**Action item**
Produce word for word the lines of the data below running from the one that has "R10: 68k (3V3, NET21) -> 68k (3V3, NET31)" to the one that has "T3: none -> NPN (B NET31, C 3V3, E P3/1)", inclusive, and no others.

**Source material**

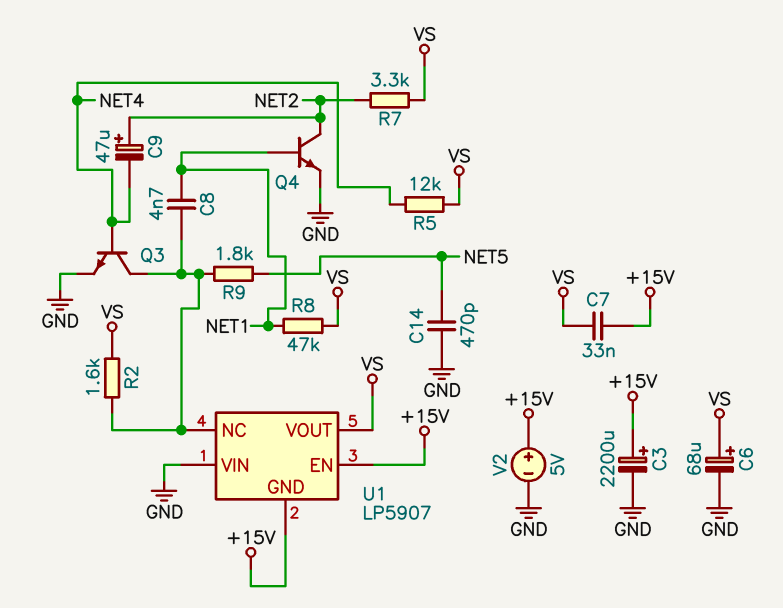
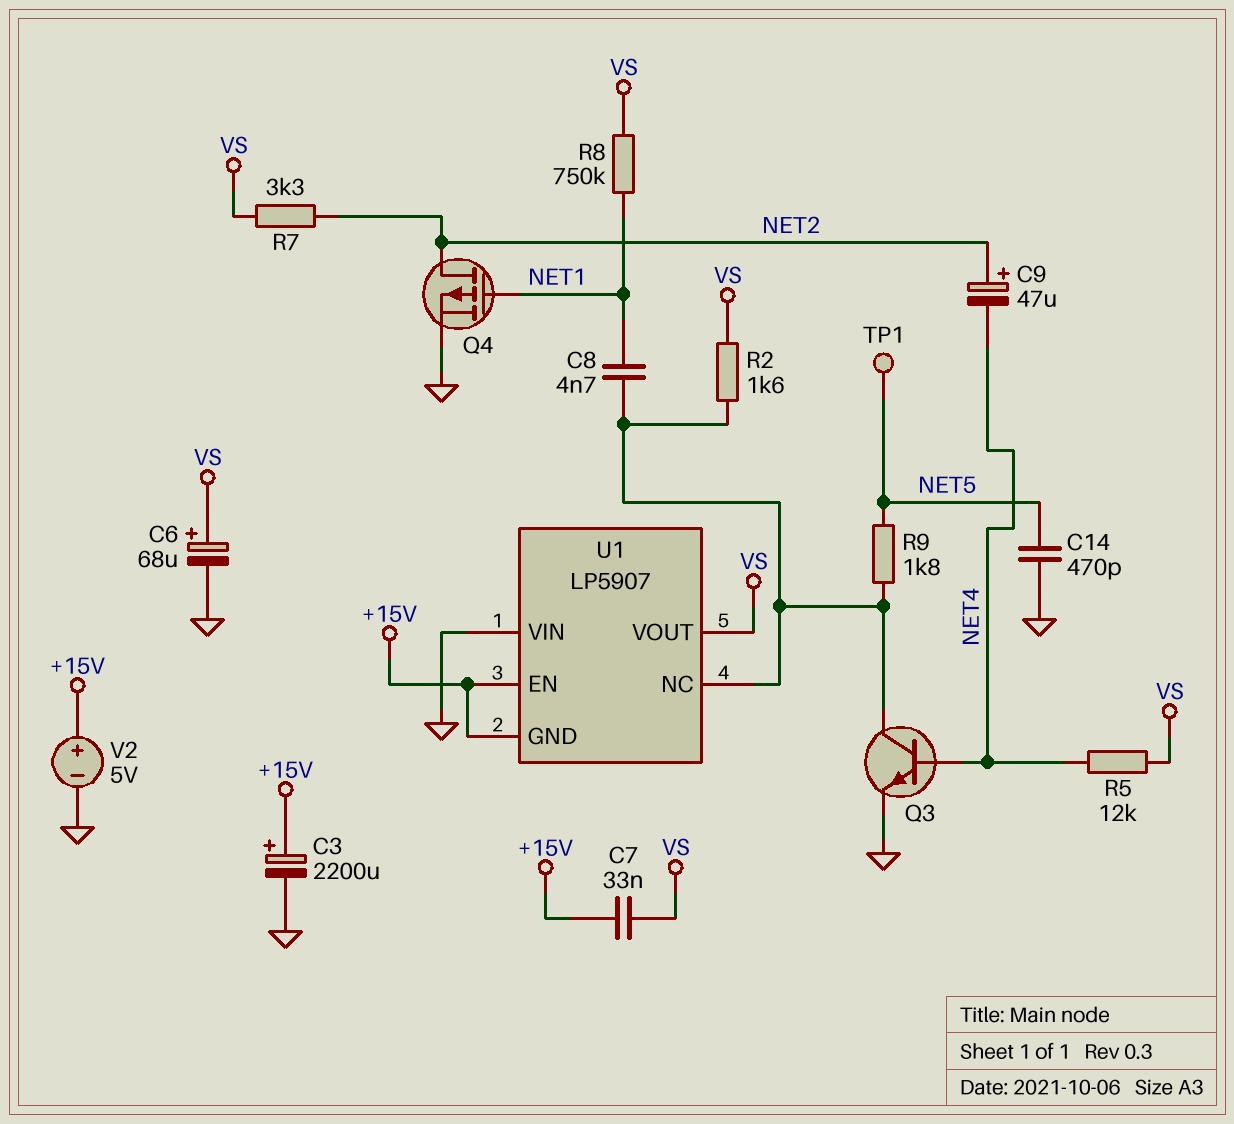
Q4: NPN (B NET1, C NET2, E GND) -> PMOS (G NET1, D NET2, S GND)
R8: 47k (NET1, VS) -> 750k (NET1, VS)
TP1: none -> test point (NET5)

==

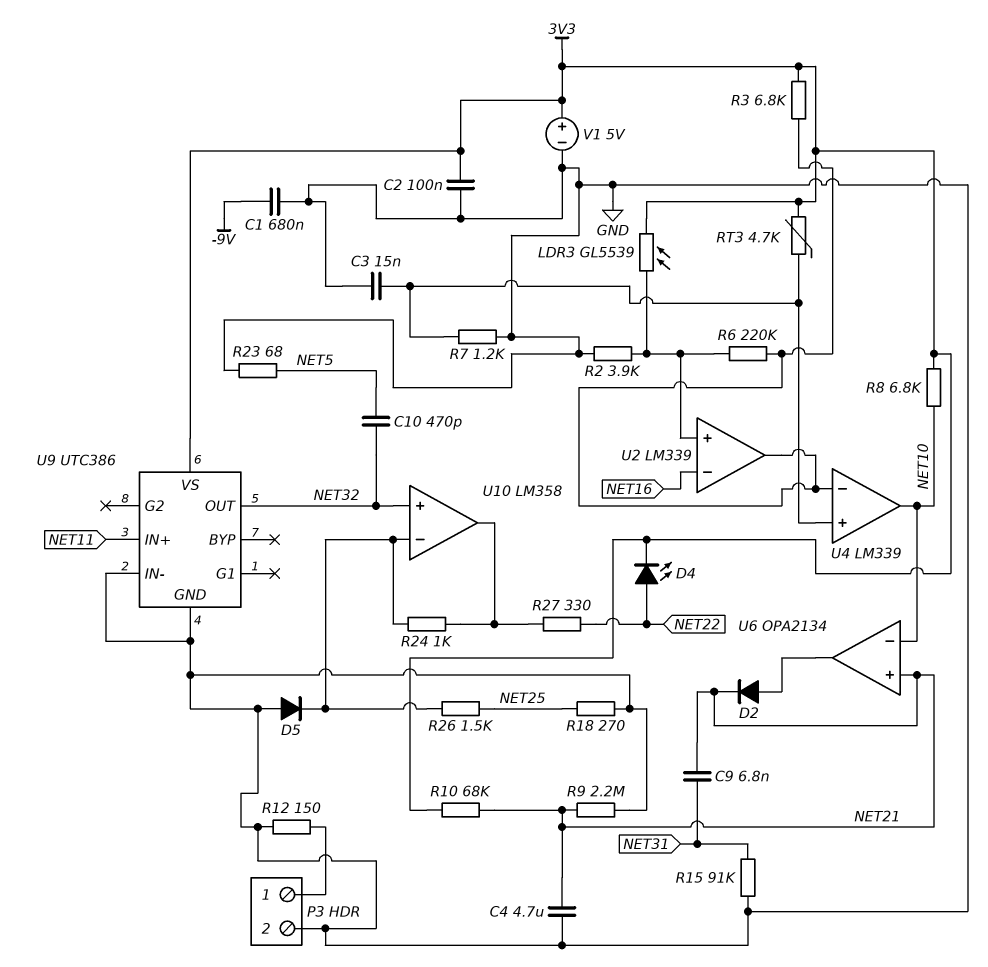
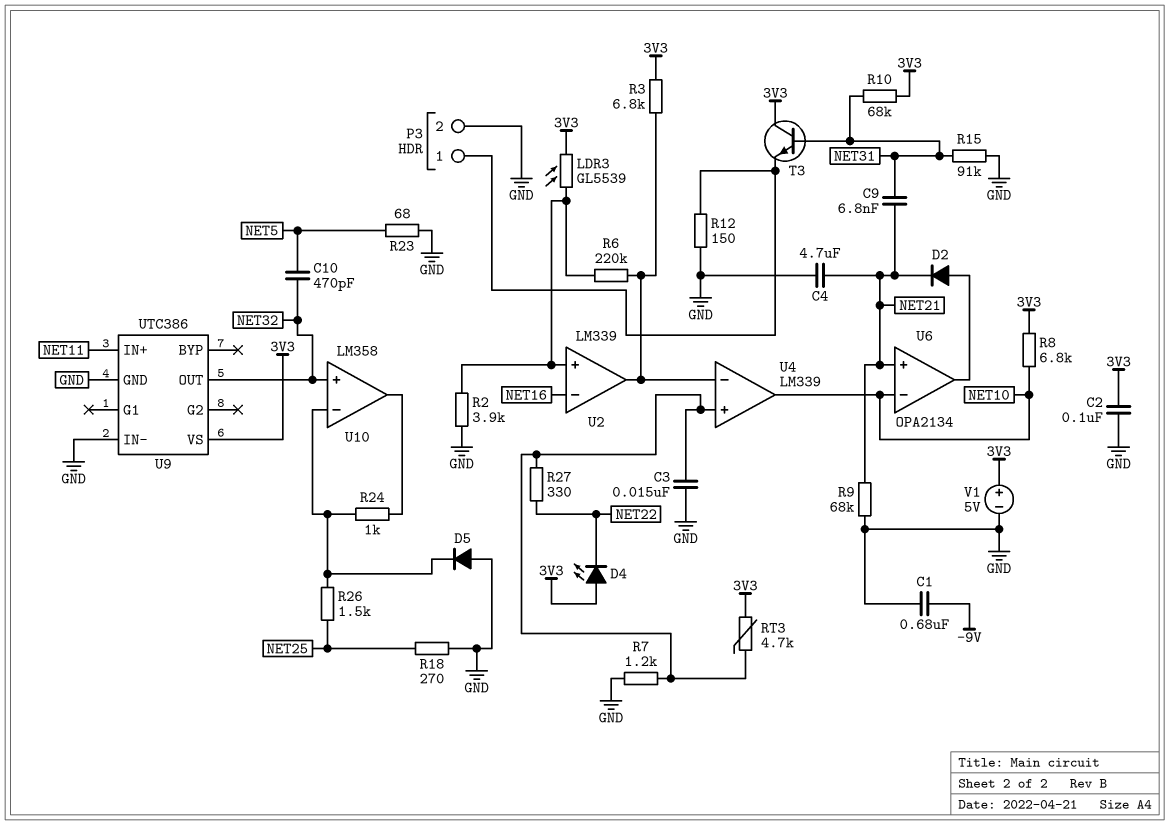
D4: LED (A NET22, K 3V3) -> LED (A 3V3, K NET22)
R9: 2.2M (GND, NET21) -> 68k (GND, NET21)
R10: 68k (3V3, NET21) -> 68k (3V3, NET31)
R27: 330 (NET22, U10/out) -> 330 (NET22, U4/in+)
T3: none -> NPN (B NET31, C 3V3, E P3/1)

==

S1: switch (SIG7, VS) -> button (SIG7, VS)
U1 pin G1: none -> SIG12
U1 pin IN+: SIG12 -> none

**Task response**
R10: 68k (3V3, NET21) -> 68k (3V3, NET31)
R27: 330 (NET22, U10/out) -> 330 (NET22, U4/in+)
T3: none -> NPN (B NET31, C 3V3, E P3/1)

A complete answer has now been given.